WORK REQUIRED
Each entry needs to be reproduced exactly, with none left out.

Aerial scene parsing data:
################

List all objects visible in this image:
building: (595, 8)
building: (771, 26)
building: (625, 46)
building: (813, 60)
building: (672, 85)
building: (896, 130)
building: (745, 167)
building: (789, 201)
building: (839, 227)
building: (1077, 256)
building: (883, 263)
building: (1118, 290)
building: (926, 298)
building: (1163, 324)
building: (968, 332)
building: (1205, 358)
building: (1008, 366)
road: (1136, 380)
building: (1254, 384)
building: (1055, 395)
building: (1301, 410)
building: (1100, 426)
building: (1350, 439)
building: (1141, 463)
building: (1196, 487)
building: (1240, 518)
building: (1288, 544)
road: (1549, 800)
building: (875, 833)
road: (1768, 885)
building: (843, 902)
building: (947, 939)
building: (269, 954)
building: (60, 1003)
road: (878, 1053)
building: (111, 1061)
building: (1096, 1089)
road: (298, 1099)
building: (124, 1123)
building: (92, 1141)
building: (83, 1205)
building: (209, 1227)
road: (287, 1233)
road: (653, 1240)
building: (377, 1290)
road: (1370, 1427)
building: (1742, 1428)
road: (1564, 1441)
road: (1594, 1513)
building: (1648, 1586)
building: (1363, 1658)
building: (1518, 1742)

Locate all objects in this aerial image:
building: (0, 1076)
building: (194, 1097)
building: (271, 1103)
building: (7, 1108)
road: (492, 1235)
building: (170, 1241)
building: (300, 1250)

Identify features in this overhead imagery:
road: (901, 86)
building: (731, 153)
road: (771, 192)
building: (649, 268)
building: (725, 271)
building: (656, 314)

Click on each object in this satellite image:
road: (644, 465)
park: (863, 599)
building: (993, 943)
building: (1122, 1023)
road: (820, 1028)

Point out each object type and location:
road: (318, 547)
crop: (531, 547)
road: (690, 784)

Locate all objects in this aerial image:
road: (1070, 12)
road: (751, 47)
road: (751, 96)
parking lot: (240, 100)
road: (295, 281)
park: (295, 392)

################

RESPONSE
List all objects visible in this image:
building: (595, 8)
building: (771, 26)
building: (625, 46)
building: (813, 60)
building: (672, 85)
building: (896, 130)
building: (745, 167)
building: (789, 201)
building: (839, 227)
building: (1077, 256)
building: (883, 263)
building: (1118, 290)
building: (926, 298)
building: (1163, 324)
building: (968, 332)
building: (1205, 358)
building: (1008, 366)
road: (1136, 380)
building: (1254, 384)
building: (1055, 395)
building: (1301, 410)
building: (1100, 426)
building: (1350, 439)
building: (1141, 463)
building: (1196, 487)
building: (1240, 518)
building: (1288, 544)
road: (1549, 800)
building: (875, 833)
road: (1768, 885)
building: (843, 902)
building: (947, 939)
building: (269, 954)
building: (60, 1003)
road: (878, 1053)
building: (111, 1061)
building: (1096, 1089)
road: (298, 1099)
building: (124, 1123)
building: (92, 1141)
building: (83, 1205)
building: (209, 1227)
road: (287, 1233)
road: (653, 1240)
building: (377, 1290)
road: (1370, 1427)
building: (1742, 1428)
road: (1564, 1441)
road: (1594, 1513)
building: (1648, 1586)
building: (1363, 1658)
building: (1518, 1742)

Locate all objects in this aerial image:
building: (0, 1076)
building: (194, 1097)
building: (271, 1103)
building: (7, 1108)
road: (492, 1235)
building: (170, 1241)
building: (300, 1250)

Identify features in this overhead imagery:
road: (901, 86)
building: (731, 153)
road: (771, 192)
building: (649, 268)
building: (725, 271)
building: (656, 314)

Click on each object in this satellite image:
road: (644, 465)
park: (863, 599)
building: (993, 943)
building: (1122, 1023)
road: (820, 1028)

Point out each object type and location:
road: (318, 547)
crop: (531, 547)
road: (690, 784)

Locate all objects in this aerial image:
road: (1070, 12)
road: (751, 47)
road: (751, 96)
parking lot: (240, 100)
road: (295, 281)
park: (295, 392)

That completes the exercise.